- [Exercise directions] Look through the data that follows and say how many of its lines contain "down", giving the number only.

(Geometric shape edit sequences)
<<<<
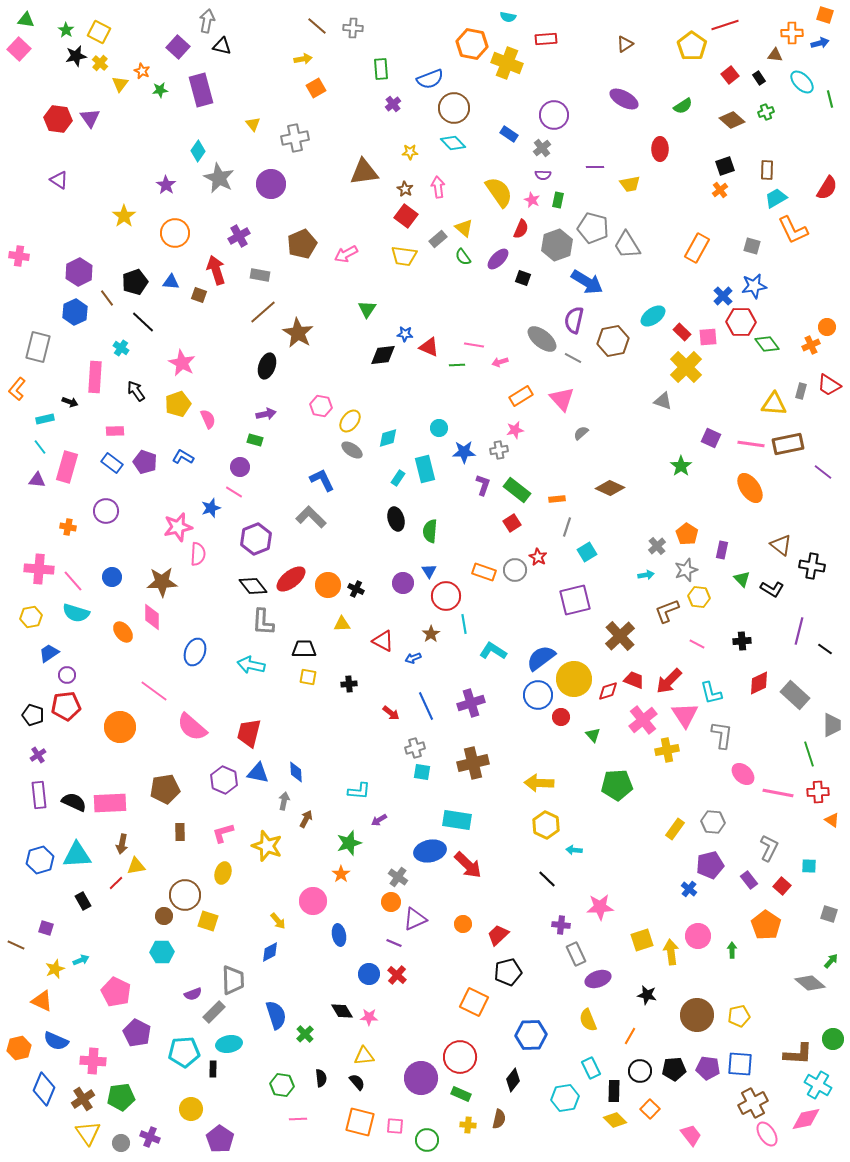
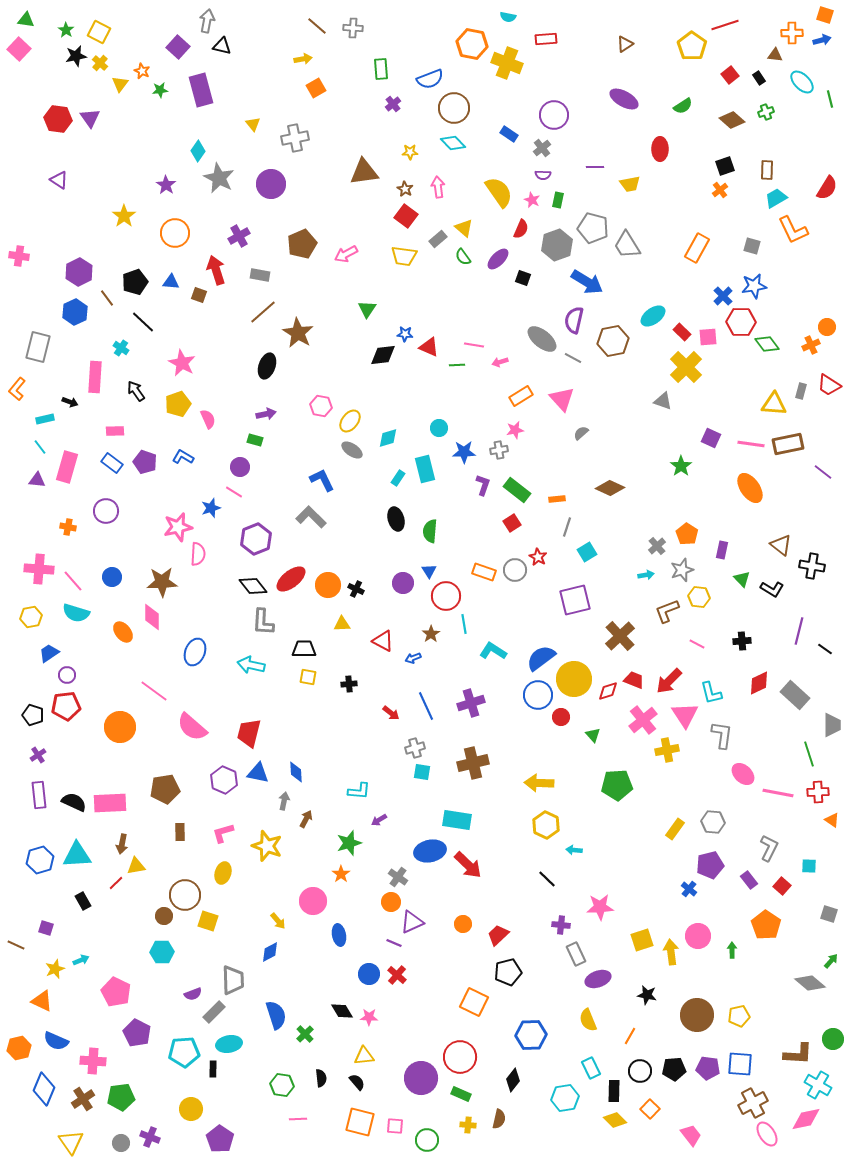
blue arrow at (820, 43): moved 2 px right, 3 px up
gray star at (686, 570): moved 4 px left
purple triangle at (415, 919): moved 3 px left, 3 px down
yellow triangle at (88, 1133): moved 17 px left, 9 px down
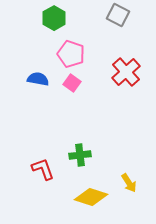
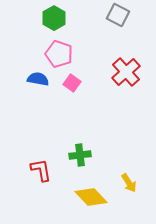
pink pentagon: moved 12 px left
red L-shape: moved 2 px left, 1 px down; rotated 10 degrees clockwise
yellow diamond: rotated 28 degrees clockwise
>>>>
- [Result of this exercise] 3